— Problem statement —
Return, exactly and in full, the lines of the records below starting at the one with "(543, 447) = (416, 325): grey" and ending at the one with "(648, 442) = (483, 299): brown", and no other lines.

— Provided records —
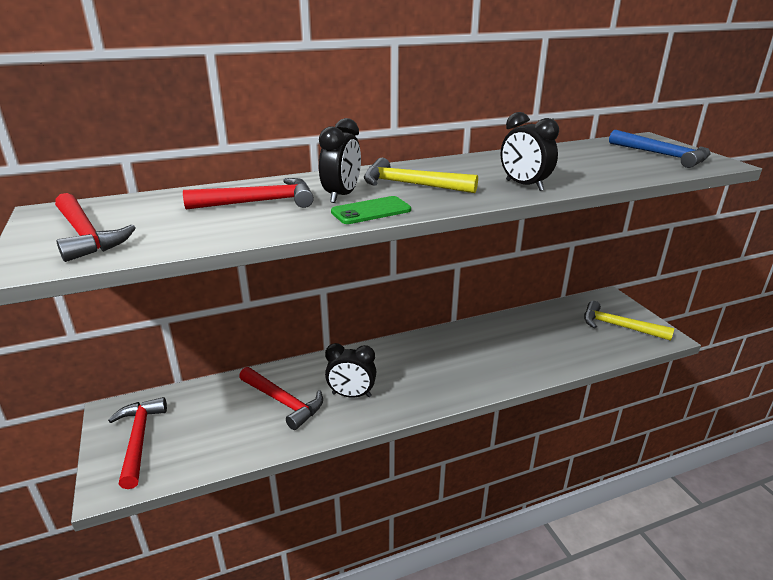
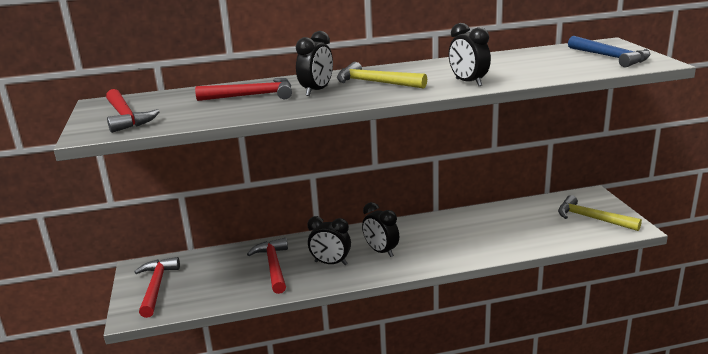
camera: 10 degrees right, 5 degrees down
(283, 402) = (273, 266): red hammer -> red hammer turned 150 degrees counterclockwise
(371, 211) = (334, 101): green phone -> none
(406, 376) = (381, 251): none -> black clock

==

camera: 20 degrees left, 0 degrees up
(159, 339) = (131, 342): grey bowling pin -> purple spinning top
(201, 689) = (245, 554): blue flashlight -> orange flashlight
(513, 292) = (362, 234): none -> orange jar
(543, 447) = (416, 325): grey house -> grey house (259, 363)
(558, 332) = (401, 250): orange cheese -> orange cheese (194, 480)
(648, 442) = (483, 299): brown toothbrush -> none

— Finished exercise —
(543, 447) = (416, 325): grey house -> grey house (259, 363)
(558, 332) = (401, 250): orange cheese -> orange cheese (194, 480)
(648, 442) = (483, 299): brown toothbrush -> none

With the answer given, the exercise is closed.